• **What the task asks**:
Each entry is to be reproduced verbatim, and images are to be omitted.

[Stored dataset items]
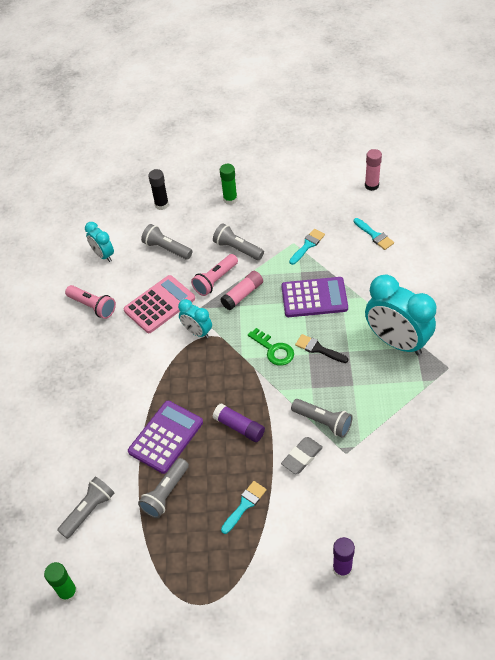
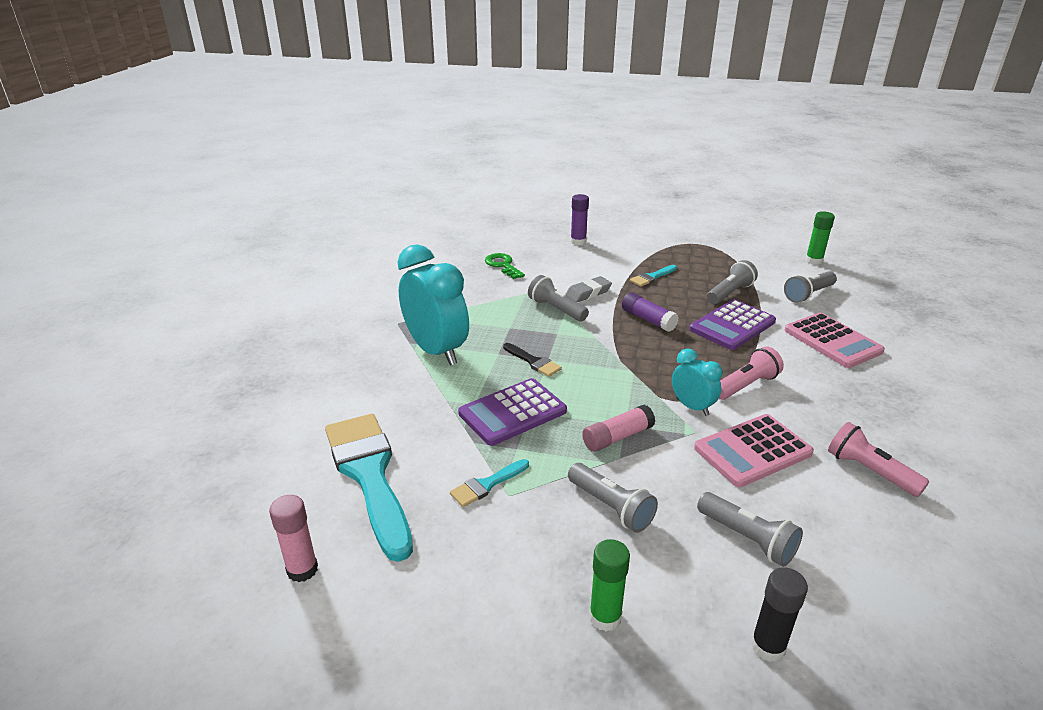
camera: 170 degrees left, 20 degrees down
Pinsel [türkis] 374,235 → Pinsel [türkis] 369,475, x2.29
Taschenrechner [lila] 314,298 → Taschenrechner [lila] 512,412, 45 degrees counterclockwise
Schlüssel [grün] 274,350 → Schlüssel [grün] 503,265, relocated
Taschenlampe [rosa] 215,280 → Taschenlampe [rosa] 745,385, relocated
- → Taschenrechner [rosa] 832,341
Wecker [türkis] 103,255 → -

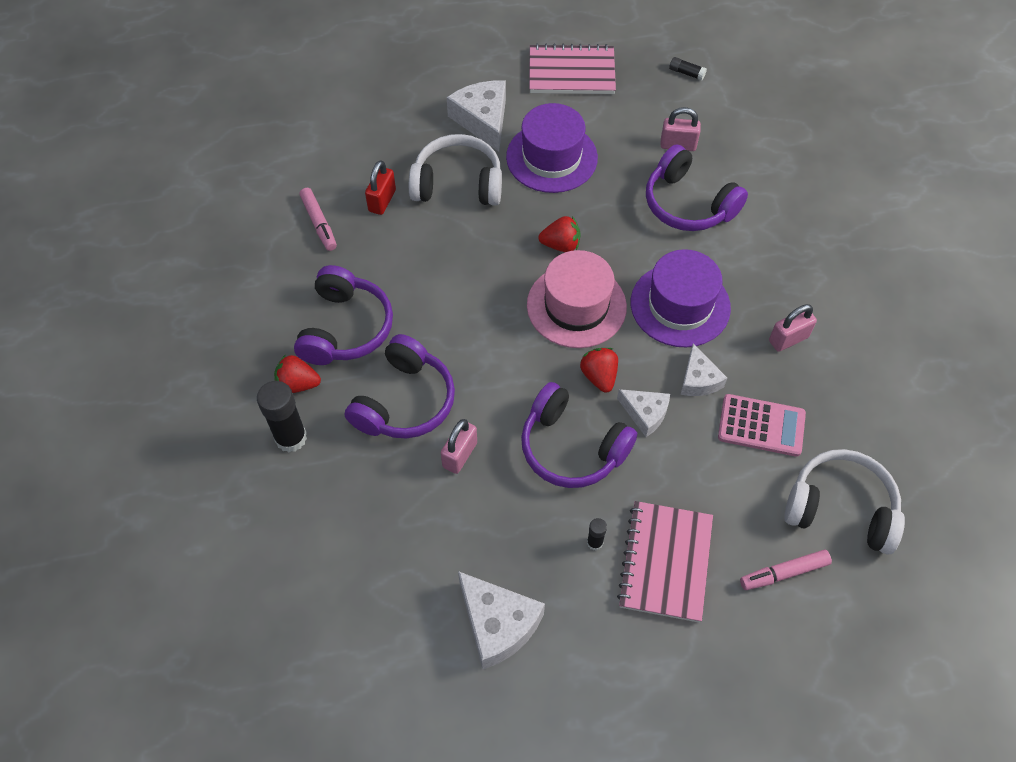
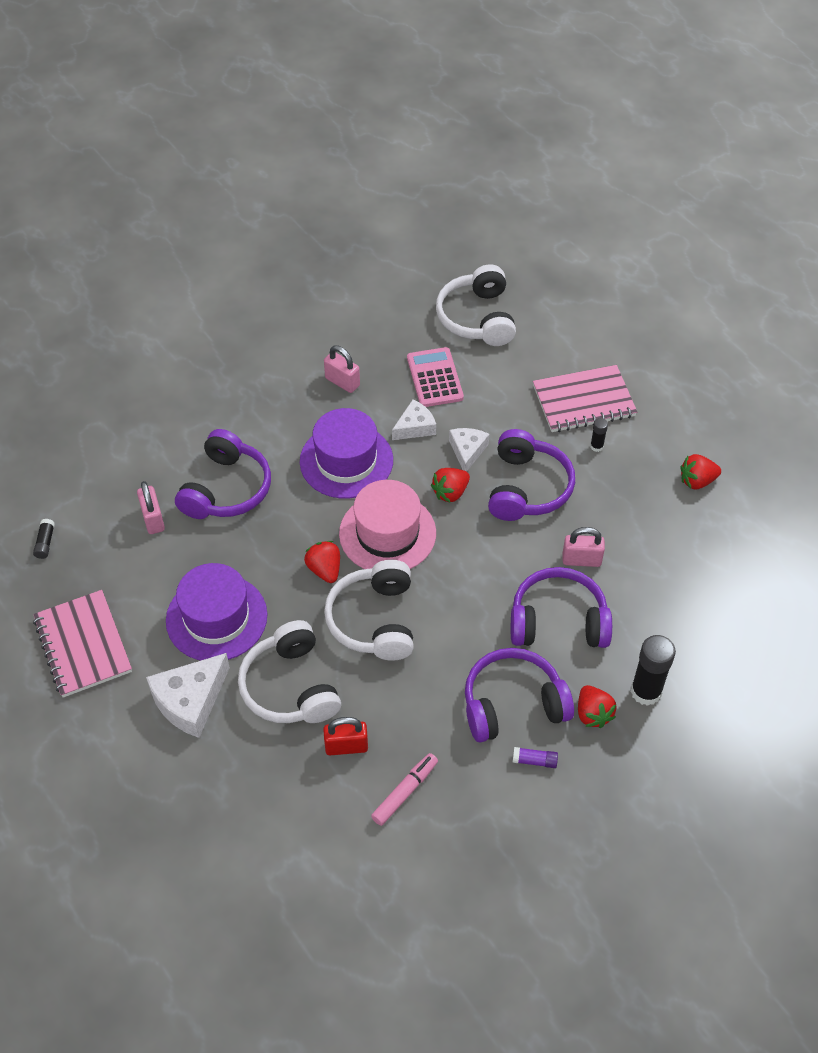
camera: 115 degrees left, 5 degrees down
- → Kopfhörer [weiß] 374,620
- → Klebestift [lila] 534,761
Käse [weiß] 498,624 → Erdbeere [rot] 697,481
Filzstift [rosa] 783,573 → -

• **Written answer**:
camera: 170 degrees left, 20 degrees down
Pinsel [türkis] 374,235 → Pinsel [türkis] 369,475, x2.29
Taschenrechner [lila] 314,298 → Taschenrechner [lila] 512,412, 45 degrees counterclockwise
Schlüssel [grün] 274,350 → Schlüssel [grün] 503,265, relocated
Taschenlampe [rosa] 215,280 → Taschenlampe [rosa] 745,385, relocated
- → Taschenrechner [rosa] 832,341
Wecker [türkis] 103,255 → -

camera: 115 degrees left, 5 degrees down
- → Kopfhörer [weiß] 374,620
- → Klebestift [lila] 534,761
Käse [weiß] 498,624 → Erdbeere [rot] 697,481
Filzstift [rosa] 783,573 → -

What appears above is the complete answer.